§ **What is needed**:
A complete answer lists every line of the material where the string "bucket" occurs.

[[ Data extract, beginning ]]

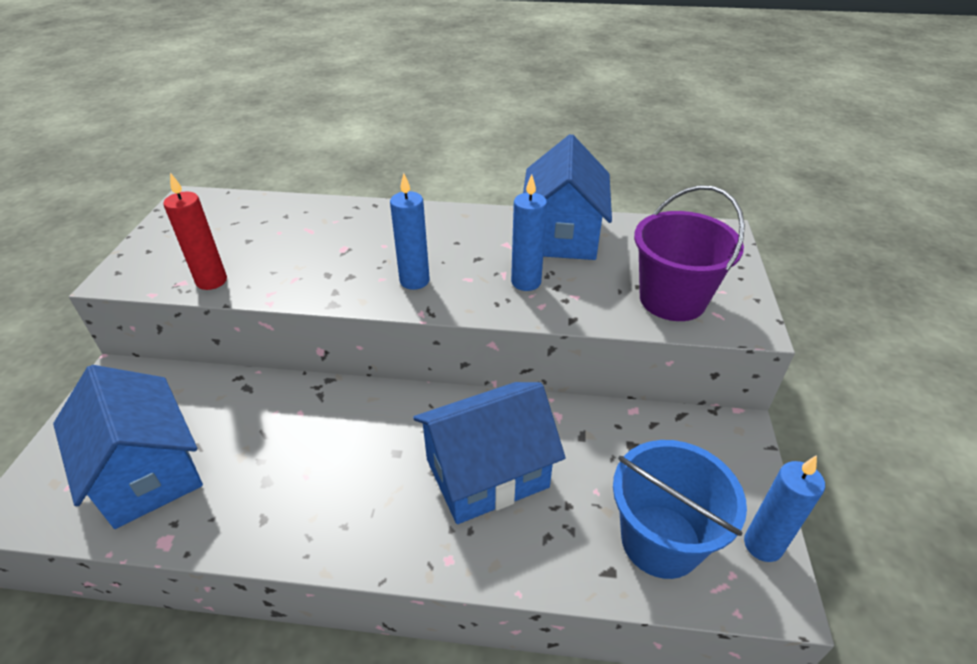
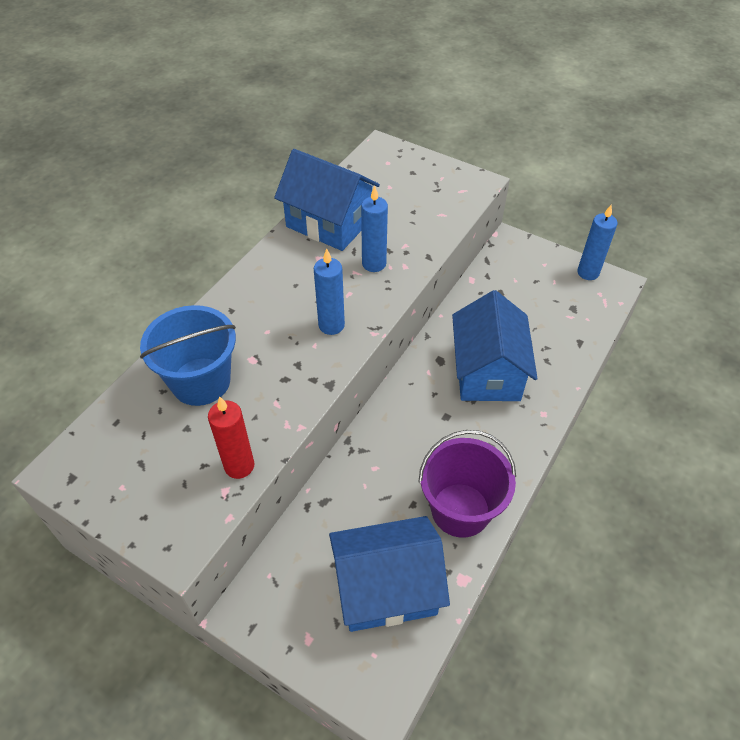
camera: 65 degrees left, 10 degrees up
(660, 541) = (569, 312): blue bucket -> blue bucket (201, 381)
(672, 299) = (436, 202): purple bucket -> purple bucket (460, 510)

[[ Data extract, end ]]

§ **Solution below**:
(660, 541) = (569, 312): blue bucket -> blue bucket (201, 381)
(672, 299) = (436, 202): purple bucket -> purple bucket (460, 510)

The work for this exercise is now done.